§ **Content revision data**
+ + + +
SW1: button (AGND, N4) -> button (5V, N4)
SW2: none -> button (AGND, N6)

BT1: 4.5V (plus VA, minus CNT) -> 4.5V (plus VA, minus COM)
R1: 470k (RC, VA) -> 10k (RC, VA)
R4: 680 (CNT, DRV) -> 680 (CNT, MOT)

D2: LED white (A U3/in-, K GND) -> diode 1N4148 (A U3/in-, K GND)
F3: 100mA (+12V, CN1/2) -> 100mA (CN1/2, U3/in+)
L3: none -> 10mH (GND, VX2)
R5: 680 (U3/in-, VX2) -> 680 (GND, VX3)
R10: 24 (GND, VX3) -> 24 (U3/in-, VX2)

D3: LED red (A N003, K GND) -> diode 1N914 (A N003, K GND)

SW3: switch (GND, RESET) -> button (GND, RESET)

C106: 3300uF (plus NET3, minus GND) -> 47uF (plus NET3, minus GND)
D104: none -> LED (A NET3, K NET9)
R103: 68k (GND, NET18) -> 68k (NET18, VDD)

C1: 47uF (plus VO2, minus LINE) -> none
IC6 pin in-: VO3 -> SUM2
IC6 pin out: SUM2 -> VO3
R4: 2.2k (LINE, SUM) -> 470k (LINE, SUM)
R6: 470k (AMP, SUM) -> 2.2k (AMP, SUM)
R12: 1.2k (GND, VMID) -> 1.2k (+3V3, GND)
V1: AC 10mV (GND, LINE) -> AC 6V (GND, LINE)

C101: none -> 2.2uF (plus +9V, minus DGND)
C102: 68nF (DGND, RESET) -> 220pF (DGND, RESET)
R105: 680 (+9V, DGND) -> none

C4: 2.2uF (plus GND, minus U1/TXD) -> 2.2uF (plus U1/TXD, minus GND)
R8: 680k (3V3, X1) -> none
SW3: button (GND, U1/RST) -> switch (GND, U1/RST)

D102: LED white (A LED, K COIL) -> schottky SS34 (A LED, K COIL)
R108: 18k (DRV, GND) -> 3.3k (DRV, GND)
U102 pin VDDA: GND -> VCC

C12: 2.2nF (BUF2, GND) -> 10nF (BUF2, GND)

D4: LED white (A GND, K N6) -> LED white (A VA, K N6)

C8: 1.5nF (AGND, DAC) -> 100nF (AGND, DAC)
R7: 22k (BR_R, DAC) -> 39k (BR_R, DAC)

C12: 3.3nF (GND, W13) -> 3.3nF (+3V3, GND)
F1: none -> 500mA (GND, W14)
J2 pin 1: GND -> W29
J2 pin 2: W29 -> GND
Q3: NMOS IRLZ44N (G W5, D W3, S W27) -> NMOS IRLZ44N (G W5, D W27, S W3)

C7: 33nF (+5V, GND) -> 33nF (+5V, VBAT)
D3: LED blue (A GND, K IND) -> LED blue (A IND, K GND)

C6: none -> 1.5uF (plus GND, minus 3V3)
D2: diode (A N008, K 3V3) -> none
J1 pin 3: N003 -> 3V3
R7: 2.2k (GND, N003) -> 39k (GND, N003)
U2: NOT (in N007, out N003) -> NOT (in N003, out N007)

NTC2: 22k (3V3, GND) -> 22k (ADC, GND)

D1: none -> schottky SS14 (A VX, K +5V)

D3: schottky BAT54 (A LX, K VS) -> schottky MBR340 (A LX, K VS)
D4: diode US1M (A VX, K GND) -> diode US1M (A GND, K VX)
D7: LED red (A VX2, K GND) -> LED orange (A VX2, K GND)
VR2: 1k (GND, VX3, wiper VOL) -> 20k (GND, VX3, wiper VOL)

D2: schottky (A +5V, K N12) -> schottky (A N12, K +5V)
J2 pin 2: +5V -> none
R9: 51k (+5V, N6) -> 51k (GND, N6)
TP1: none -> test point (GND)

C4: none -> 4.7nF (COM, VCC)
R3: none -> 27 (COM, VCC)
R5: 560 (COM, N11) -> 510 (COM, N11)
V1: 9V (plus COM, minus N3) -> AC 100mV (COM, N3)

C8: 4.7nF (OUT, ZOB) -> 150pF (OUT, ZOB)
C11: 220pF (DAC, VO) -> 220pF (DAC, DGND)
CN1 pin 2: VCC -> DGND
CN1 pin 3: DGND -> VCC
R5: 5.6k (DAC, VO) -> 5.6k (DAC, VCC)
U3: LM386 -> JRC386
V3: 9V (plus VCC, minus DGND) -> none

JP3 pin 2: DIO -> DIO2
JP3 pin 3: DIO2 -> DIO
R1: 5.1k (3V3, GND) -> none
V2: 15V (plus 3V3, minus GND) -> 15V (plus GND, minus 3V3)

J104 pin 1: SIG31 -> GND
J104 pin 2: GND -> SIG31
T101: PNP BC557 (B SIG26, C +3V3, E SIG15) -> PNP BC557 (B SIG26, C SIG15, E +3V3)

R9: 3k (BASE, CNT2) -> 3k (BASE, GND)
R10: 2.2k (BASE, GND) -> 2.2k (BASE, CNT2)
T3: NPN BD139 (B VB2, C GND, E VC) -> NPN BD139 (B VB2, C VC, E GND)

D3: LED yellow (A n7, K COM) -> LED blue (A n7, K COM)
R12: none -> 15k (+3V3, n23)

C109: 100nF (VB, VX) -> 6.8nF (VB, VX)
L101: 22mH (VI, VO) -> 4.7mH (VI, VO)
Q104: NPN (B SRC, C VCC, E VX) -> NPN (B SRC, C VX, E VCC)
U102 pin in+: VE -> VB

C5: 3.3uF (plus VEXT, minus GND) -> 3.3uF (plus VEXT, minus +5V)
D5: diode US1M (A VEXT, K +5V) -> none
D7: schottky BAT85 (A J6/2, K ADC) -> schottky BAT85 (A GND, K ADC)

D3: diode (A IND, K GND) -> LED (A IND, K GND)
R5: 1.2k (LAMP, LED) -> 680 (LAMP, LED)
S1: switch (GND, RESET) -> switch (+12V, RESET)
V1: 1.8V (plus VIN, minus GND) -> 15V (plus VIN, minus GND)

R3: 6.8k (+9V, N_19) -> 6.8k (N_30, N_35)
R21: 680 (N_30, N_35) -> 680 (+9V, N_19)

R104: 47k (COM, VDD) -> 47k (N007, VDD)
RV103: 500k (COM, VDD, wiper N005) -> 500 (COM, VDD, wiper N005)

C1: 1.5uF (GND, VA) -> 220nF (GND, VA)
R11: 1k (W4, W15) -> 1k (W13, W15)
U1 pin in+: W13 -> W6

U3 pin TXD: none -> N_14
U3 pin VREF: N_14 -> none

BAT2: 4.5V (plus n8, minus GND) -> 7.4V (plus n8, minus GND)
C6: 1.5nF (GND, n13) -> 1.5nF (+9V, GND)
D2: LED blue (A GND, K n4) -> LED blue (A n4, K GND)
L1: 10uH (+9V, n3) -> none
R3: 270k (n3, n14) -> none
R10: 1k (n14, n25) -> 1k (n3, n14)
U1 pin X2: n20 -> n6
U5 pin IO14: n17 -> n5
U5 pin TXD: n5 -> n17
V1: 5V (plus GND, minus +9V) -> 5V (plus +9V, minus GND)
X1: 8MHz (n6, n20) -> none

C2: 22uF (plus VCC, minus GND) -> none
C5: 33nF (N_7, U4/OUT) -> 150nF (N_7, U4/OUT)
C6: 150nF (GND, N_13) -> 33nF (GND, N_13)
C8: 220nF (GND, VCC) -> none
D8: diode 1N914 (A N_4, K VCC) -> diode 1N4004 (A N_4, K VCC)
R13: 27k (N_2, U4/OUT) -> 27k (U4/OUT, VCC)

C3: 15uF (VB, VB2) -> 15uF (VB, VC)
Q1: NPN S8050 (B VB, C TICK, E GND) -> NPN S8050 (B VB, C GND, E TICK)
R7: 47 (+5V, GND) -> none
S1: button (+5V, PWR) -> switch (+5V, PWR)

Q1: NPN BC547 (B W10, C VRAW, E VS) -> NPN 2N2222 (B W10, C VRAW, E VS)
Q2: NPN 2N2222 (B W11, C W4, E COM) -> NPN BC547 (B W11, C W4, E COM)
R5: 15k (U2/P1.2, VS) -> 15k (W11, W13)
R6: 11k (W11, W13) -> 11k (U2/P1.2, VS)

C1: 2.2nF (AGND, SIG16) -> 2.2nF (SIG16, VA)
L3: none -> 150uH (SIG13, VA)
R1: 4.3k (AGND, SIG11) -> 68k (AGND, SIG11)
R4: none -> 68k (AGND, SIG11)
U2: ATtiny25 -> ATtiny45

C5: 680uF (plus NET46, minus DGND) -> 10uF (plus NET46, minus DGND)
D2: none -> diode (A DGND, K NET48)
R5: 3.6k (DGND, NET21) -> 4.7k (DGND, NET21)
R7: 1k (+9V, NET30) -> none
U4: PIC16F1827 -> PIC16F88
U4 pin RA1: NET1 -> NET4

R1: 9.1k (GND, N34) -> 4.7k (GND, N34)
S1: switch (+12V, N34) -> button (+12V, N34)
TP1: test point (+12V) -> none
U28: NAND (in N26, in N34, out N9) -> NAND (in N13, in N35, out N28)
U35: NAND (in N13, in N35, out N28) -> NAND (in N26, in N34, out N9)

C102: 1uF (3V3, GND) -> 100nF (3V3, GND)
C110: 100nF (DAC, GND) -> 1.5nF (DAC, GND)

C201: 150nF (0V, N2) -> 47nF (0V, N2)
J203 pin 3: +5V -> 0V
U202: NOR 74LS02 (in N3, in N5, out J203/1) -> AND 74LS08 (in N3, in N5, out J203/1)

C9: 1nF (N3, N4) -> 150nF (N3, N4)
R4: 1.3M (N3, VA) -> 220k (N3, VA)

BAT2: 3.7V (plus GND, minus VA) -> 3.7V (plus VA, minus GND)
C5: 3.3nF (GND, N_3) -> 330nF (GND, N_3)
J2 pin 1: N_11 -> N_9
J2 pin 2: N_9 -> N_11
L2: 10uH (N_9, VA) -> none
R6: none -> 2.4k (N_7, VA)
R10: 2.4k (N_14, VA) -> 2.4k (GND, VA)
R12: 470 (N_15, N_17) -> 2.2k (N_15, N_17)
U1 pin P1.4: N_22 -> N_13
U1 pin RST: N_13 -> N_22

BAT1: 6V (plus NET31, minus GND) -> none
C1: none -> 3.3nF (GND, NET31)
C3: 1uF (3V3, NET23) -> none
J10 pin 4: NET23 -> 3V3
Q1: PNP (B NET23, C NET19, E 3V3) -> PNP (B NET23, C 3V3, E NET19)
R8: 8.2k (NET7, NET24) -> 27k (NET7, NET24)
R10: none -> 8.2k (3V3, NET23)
+ + + +
§ **Problem to work on**
Extract the lines above from the one containing "C1: none -> 3.3nF (GND, NET31)" to the last line, both included, exactly as written.

§ **Problem solution**
C1: none -> 3.3nF (GND, NET31)
C3: 1uF (3V3, NET23) -> none
J10 pin 4: NET23 -> 3V3
Q1: PNP (B NET23, C NET19, E 3V3) -> PNP (B NET23, C 3V3, E NET19)
R8: 8.2k (NET7, NET24) -> 27k (NET7, NET24)
R10: none -> 8.2k (3V3, NET23)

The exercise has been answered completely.